▶ **Data to examine**
>>>

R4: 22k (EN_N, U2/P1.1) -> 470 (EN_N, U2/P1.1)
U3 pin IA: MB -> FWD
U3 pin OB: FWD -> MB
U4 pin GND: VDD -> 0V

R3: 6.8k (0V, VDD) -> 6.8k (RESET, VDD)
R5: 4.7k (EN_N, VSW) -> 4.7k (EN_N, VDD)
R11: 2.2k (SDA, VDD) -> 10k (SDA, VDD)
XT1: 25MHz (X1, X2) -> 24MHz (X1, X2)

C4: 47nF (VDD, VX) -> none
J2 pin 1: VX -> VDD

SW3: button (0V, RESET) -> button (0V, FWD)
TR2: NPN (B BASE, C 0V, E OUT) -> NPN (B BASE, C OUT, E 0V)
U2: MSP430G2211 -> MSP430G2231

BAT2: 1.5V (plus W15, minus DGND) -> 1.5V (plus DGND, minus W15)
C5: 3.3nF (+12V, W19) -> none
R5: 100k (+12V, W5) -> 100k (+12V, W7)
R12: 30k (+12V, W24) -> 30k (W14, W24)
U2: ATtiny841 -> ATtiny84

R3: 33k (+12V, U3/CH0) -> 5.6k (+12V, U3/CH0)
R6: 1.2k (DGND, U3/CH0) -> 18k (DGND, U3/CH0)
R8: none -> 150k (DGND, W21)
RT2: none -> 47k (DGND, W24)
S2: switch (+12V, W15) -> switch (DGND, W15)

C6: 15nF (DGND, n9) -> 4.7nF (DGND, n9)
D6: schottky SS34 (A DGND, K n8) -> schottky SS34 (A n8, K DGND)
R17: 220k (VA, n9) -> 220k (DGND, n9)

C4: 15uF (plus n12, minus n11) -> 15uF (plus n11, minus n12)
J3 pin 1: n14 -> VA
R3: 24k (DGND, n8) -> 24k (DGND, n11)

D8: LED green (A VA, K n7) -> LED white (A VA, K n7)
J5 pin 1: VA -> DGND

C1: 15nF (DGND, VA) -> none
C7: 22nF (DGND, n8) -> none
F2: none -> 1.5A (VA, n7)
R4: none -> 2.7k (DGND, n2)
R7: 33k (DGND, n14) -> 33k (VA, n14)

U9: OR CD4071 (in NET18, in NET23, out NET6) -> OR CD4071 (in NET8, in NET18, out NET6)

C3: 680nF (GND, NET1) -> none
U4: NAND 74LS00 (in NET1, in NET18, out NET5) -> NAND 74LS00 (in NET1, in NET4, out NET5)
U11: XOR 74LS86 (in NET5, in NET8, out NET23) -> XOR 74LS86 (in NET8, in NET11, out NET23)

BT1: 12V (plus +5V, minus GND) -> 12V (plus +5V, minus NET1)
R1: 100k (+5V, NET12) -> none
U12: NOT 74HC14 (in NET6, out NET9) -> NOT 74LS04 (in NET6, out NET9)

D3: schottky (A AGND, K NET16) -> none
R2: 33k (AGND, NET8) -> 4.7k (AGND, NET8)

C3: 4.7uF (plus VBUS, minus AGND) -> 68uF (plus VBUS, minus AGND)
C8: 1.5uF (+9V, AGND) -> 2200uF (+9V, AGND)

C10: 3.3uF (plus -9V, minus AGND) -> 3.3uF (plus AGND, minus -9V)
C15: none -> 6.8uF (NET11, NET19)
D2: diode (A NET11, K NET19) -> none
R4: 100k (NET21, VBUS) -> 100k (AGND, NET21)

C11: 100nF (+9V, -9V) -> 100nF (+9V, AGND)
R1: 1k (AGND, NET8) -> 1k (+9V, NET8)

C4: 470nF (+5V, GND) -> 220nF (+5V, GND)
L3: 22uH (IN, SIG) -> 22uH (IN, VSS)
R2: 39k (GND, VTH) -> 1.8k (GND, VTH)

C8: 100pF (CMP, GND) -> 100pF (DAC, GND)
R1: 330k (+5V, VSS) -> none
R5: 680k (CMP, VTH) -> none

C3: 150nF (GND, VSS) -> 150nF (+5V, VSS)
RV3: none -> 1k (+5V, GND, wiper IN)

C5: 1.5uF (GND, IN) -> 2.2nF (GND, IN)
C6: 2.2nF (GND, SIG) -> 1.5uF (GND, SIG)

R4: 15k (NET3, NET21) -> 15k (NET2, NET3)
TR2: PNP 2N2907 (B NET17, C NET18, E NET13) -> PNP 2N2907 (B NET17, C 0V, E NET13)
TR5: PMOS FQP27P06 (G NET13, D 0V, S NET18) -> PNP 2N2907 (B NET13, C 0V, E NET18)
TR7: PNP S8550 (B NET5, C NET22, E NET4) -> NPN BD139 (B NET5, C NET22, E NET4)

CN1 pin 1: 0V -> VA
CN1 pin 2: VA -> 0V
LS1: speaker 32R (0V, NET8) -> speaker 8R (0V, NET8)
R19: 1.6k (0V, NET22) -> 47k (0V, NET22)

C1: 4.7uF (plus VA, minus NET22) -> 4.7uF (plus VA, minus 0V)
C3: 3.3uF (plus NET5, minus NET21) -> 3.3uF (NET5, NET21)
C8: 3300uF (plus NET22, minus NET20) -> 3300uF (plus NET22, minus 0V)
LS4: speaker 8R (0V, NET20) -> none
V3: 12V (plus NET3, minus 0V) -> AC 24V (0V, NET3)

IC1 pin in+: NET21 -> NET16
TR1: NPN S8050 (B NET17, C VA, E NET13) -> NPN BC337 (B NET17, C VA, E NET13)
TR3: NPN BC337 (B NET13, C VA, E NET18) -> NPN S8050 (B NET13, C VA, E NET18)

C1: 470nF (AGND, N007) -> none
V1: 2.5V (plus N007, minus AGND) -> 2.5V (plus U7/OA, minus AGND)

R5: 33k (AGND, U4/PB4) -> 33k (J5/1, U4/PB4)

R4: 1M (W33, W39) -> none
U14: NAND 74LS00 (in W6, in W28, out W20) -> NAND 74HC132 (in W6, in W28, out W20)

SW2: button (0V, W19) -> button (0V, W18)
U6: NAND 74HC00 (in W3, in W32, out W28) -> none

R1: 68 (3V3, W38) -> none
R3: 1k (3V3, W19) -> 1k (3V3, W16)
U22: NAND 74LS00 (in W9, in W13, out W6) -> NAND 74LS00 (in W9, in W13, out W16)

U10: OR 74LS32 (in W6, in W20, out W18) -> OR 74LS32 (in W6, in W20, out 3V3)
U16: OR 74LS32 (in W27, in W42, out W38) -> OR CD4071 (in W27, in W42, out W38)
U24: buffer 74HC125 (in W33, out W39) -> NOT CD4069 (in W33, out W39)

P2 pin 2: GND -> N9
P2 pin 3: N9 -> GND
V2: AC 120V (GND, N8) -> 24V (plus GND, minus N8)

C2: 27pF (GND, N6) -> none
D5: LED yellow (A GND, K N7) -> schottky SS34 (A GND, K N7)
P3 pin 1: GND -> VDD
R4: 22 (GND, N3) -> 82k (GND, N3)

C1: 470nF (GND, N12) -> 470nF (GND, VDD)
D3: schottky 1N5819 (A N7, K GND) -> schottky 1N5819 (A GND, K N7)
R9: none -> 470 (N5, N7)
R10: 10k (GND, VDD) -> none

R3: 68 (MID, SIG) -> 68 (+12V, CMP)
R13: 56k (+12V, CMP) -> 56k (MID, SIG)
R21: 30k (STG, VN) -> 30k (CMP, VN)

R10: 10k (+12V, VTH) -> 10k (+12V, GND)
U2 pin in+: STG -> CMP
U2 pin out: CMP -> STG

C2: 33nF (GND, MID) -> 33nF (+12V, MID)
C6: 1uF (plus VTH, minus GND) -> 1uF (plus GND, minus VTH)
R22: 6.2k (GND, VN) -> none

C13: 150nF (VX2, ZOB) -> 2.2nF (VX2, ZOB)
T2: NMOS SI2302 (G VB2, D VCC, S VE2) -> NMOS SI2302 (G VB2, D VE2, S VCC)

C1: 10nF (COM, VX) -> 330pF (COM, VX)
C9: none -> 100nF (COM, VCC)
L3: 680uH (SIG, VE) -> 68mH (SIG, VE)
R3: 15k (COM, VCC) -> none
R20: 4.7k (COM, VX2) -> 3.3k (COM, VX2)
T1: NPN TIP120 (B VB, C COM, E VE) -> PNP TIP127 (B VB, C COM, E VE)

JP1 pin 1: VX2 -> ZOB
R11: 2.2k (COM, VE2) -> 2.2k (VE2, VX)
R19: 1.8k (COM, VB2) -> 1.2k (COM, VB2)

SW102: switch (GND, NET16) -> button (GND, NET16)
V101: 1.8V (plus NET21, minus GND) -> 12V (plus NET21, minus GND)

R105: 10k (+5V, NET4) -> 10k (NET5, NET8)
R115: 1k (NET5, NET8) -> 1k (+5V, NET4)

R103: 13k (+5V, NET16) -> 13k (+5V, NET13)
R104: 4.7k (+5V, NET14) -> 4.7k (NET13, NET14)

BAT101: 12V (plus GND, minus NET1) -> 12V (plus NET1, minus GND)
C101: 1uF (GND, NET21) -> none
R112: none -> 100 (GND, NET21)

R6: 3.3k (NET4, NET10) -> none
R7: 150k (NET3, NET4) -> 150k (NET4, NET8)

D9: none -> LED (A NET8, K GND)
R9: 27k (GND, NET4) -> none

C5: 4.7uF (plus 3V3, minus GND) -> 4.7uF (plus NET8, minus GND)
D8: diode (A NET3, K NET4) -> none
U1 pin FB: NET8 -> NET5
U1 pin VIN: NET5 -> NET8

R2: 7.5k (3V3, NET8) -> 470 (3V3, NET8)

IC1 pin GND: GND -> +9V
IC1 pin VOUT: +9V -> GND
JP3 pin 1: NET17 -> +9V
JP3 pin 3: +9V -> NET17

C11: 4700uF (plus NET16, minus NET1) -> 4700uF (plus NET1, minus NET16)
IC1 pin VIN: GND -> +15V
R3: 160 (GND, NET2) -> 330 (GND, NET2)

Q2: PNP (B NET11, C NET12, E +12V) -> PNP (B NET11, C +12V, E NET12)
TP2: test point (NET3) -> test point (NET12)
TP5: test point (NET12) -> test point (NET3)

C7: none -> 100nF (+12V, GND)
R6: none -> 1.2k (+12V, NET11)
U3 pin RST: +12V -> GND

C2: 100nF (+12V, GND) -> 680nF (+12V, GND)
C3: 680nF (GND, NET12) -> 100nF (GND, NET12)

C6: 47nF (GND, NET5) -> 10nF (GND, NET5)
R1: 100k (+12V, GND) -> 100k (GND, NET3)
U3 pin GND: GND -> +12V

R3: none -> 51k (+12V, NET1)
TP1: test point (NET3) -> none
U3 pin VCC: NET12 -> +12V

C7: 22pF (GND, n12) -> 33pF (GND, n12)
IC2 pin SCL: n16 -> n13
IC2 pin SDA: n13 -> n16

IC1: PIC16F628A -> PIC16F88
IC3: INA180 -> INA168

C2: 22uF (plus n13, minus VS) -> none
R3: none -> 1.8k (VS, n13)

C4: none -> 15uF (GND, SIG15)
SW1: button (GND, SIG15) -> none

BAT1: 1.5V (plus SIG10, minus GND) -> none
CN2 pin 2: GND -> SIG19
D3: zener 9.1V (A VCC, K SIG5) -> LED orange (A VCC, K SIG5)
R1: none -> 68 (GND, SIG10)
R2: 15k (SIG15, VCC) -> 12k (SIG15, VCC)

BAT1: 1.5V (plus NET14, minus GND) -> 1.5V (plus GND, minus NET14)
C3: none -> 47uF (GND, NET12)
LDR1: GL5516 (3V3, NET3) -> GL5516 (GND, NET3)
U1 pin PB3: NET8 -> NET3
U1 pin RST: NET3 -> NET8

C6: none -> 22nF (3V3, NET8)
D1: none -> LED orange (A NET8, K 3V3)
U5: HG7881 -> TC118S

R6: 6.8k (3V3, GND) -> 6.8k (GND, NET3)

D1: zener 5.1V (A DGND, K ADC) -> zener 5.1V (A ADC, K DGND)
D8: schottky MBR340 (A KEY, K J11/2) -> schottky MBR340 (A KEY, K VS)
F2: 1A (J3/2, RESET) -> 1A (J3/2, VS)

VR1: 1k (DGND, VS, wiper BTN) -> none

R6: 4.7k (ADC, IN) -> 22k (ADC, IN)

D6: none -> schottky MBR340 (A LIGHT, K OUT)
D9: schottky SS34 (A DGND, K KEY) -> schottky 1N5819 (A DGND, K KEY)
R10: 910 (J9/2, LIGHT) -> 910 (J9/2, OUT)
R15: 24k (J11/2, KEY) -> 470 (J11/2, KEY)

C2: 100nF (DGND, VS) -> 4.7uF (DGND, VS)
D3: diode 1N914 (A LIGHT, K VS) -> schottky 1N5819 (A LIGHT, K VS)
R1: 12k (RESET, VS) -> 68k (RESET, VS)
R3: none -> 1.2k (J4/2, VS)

<<<

Search the listing above for the lines with "R3: 33k (+12V, U3/CH0) -> 5.6k (+12V, U3/CH0)" and "R7: 33k (DGND, n14) -> 33k (VA, n14)", then output those lines and all lines between them exactly.

R3: 33k (+12V, U3/CH0) -> 5.6k (+12V, U3/CH0)
R6: 1.2k (DGND, U3/CH0) -> 18k (DGND, U3/CH0)
R8: none -> 150k (DGND, W21)
RT2: none -> 47k (DGND, W24)
S2: switch (+12V, W15) -> switch (DGND, W15)

C6: 15nF (DGND, n9) -> 4.7nF (DGND, n9)
D6: schottky SS34 (A DGND, K n8) -> schottky SS34 (A n8, K DGND)
R17: 220k (VA, n9) -> 220k (DGND, n9)

C4: 15uF (plus n12, minus n11) -> 15uF (plus n11, minus n12)
J3 pin 1: n14 -> VA
R3: 24k (DGND, n8) -> 24k (DGND, n11)

D8: LED green (A VA, K n7) -> LED white (A VA, K n7)
J5 pin 1: VA -> DGND

C1: 15nF (DGND, VA) -> none
C7: 22nF (DGND, n8) -> none
F2: none -> 1.5A (VA, n7)
R4: none -> 2.7k (DGND, n2)
R7: 33k (DGND, n14) -> 33k (VA, n14)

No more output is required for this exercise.